■ TASK TO CARRY OUT
Identify and copy every line in the rows below that contains the string "grace". Case counts.

━━━━━━━━━━━━━━━━

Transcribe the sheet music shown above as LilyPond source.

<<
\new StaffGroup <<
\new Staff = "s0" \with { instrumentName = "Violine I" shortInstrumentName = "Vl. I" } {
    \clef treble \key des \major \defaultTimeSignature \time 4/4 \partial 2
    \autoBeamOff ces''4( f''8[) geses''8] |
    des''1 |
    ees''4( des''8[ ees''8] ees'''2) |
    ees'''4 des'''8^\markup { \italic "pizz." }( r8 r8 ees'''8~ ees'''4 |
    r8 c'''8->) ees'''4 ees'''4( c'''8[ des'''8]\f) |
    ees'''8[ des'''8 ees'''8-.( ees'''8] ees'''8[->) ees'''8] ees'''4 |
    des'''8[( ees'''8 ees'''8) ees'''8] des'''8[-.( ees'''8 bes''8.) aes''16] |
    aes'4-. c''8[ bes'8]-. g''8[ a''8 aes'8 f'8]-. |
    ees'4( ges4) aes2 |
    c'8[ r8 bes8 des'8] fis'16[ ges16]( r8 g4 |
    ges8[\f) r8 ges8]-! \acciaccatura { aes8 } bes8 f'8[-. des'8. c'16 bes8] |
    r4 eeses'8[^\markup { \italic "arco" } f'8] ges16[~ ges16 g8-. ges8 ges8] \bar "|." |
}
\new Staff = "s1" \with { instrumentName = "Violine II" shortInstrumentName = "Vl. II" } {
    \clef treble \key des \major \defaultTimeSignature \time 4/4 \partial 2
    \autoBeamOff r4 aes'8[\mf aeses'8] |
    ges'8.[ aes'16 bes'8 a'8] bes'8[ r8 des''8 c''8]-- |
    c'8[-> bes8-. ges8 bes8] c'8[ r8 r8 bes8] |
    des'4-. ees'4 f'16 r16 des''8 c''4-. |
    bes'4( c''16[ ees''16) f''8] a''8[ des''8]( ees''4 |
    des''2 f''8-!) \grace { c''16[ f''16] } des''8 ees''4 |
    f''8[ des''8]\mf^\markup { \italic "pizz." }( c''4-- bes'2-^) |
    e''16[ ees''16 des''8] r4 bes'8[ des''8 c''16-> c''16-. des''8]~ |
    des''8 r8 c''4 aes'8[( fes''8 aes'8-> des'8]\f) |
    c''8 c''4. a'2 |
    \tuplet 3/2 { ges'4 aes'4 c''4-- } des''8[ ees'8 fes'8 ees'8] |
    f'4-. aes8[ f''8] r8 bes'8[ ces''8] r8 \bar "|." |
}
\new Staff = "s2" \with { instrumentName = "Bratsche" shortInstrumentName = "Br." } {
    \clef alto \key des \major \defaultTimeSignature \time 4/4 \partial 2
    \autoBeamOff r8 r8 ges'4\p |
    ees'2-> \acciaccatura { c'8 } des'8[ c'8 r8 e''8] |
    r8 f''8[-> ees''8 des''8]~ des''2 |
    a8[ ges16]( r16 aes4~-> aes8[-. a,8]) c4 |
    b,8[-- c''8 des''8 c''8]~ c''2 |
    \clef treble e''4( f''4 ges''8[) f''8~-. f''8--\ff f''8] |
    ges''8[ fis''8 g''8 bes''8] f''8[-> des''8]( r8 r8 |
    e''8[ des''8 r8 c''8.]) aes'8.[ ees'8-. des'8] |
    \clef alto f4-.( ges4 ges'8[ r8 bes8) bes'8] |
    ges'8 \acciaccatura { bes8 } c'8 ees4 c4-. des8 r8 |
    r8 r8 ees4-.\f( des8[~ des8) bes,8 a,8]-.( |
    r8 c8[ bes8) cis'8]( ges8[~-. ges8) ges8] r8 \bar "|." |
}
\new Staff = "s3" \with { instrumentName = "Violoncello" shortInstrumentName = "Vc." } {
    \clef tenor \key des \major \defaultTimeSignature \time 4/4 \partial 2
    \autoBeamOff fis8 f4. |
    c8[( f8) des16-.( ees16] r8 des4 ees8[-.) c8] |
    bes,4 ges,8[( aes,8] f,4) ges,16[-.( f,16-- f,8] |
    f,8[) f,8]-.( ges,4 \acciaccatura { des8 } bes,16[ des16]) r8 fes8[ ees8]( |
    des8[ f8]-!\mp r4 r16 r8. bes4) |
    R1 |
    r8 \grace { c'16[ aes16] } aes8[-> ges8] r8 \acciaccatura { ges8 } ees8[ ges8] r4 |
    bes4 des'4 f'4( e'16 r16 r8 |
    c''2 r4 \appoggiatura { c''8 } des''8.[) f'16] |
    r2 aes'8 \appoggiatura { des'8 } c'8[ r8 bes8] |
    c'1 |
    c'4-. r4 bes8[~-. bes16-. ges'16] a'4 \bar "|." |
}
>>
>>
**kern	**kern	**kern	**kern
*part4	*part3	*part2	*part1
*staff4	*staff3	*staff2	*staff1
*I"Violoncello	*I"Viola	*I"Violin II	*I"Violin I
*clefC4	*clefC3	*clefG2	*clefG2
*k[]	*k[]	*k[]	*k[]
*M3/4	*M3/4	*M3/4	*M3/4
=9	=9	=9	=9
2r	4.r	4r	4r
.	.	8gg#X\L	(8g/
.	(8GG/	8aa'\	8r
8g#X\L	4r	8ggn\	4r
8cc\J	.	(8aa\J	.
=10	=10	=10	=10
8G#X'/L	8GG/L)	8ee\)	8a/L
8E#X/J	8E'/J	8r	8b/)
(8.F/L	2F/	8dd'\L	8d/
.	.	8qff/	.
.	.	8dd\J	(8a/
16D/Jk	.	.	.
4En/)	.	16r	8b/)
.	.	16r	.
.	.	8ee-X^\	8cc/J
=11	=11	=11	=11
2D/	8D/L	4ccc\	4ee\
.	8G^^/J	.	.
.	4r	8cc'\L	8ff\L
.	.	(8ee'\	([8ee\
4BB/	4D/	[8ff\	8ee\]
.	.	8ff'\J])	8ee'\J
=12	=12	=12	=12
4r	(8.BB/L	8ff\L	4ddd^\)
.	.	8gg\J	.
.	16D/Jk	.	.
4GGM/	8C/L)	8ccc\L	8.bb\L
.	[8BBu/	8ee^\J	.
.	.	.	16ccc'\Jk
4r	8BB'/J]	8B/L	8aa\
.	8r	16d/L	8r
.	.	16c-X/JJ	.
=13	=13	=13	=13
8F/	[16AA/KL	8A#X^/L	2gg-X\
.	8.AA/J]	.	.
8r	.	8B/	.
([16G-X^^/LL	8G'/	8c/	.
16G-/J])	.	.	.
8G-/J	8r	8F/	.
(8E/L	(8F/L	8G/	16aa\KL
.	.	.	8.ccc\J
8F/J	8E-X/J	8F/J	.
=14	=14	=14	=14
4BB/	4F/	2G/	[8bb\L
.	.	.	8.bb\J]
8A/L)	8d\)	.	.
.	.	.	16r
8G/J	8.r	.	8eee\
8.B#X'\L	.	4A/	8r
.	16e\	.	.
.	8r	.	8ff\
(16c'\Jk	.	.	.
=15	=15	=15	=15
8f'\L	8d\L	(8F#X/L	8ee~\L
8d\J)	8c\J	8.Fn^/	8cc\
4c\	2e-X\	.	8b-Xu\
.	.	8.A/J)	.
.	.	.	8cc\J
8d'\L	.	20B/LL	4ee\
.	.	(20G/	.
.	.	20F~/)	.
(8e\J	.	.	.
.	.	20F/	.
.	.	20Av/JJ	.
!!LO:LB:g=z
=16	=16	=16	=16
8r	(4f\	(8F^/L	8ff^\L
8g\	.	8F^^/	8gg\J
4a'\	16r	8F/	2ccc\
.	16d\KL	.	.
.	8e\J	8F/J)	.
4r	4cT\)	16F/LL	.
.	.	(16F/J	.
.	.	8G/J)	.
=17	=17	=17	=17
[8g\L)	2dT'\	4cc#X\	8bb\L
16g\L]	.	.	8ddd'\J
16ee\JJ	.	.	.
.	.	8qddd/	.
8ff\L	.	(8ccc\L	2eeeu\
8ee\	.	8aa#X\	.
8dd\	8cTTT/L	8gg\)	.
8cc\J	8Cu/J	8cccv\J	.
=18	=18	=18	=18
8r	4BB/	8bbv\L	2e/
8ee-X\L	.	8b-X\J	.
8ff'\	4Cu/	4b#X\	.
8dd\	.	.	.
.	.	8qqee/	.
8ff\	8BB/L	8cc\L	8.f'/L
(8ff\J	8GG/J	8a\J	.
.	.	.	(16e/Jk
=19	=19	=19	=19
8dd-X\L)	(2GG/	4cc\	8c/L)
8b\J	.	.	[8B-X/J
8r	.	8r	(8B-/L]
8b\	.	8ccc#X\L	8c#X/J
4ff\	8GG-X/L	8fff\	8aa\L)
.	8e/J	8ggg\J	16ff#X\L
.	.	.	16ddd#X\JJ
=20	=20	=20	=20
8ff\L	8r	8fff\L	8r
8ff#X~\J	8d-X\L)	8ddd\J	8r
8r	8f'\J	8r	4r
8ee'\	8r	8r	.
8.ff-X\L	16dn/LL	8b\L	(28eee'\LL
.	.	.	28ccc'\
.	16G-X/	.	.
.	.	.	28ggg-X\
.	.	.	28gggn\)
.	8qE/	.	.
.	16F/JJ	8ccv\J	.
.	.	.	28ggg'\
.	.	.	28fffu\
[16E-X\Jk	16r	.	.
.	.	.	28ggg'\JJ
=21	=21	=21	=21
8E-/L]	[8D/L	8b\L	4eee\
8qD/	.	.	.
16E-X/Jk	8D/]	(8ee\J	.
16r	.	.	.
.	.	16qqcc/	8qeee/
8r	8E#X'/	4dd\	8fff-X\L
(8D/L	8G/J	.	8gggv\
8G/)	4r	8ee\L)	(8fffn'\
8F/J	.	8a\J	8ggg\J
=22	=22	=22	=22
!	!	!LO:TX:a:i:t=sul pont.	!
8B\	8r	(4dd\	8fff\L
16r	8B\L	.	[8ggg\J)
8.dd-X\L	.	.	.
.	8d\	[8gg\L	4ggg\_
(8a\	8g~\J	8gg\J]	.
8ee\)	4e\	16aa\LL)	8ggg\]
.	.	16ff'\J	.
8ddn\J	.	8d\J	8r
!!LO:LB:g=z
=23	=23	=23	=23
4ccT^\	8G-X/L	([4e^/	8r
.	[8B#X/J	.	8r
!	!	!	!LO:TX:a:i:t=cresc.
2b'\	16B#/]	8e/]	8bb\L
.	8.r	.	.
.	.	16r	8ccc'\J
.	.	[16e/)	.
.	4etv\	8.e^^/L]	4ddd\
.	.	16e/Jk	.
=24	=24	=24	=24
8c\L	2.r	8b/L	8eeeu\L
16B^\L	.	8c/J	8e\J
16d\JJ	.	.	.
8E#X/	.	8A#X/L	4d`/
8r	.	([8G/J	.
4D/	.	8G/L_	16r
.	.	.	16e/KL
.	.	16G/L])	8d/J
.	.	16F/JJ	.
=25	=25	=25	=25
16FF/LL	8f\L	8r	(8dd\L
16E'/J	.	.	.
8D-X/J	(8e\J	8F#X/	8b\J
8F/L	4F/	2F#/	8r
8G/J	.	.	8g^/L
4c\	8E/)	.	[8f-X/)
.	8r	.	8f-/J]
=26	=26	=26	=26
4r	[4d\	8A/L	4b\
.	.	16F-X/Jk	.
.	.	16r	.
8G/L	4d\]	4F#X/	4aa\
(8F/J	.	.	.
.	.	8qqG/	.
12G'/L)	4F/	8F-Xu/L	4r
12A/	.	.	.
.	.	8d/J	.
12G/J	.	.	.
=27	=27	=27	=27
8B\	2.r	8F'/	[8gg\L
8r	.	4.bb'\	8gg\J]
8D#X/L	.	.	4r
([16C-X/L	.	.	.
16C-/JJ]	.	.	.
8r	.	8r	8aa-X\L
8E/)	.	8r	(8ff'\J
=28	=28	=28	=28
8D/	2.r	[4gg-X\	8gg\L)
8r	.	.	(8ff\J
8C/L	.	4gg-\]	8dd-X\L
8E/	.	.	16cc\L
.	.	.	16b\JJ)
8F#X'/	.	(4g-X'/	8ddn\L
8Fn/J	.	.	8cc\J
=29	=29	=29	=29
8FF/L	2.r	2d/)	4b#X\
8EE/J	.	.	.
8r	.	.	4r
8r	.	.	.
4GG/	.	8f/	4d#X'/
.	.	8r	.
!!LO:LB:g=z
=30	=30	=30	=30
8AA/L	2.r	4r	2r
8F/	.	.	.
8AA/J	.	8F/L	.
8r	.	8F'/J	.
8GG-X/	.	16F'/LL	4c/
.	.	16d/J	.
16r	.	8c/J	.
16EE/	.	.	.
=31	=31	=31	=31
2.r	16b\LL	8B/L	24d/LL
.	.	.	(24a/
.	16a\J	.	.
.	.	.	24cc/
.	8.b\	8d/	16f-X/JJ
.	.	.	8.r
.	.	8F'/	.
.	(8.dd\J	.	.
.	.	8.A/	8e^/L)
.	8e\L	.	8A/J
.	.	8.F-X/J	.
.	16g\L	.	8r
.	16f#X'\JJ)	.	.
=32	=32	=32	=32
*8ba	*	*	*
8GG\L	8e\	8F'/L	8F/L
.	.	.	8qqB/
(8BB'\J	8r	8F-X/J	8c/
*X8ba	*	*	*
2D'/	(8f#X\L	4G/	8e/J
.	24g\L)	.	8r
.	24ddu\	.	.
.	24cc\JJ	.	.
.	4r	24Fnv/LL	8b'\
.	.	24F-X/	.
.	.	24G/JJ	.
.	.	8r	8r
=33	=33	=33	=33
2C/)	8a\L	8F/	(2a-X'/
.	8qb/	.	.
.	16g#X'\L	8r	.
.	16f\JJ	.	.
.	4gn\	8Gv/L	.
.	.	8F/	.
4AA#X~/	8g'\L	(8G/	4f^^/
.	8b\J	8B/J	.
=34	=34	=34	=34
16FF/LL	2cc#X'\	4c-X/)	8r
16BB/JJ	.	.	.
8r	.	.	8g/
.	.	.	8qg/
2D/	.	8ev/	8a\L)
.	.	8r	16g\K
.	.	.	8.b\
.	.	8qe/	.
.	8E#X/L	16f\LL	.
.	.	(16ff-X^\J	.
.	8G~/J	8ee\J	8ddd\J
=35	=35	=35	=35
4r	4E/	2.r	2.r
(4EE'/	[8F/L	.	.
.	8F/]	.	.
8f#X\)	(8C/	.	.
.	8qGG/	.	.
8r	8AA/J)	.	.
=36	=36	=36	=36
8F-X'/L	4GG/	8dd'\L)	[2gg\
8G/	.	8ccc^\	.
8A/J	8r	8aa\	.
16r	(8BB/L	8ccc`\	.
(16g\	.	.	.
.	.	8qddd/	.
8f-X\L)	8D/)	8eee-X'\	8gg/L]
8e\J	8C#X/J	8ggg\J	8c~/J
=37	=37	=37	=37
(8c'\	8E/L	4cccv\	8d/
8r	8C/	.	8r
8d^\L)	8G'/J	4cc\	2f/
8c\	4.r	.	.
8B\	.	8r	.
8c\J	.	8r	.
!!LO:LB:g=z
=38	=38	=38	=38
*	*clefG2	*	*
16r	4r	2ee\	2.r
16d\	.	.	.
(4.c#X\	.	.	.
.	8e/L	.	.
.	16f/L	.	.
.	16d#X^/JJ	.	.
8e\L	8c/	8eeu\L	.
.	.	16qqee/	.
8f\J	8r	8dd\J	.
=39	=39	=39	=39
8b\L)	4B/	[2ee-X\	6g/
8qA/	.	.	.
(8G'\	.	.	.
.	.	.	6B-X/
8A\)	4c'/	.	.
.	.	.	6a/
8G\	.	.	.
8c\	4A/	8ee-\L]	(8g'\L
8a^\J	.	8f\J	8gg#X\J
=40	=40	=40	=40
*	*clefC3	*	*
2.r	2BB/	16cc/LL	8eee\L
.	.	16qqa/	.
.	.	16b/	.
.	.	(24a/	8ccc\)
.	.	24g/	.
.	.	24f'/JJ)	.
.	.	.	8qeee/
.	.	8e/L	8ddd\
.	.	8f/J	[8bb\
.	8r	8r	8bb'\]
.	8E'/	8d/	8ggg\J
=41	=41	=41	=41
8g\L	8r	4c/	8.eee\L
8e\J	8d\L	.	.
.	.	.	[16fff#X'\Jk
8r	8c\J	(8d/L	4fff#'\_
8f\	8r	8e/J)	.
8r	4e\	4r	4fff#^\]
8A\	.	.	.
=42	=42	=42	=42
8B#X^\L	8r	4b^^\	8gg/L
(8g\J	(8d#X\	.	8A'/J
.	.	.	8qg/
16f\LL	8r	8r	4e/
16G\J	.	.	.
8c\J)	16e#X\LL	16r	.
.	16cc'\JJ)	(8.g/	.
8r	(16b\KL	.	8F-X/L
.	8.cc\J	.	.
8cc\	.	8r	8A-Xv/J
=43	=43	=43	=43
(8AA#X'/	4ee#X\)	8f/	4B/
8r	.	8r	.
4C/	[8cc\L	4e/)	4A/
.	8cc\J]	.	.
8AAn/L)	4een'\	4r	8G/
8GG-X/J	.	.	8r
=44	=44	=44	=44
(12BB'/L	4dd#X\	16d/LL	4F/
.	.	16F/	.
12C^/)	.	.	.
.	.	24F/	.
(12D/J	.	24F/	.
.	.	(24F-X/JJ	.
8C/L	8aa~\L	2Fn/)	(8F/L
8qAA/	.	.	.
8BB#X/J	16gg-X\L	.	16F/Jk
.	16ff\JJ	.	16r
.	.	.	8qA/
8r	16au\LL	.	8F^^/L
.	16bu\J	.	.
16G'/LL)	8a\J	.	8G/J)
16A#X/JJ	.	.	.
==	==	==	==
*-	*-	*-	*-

━━━━━━━━━━━━━━━━

■ RESPONSE TO THE EXERCISE
    des''2 f''8-!) \grace { c''16[ f''16] } des''8 ees''4 |
    r8 \grace { c'16[ aes16] } aes8[-> ges8] r8 \acciaccatura { ges8 } ees8[ ges8] r4 |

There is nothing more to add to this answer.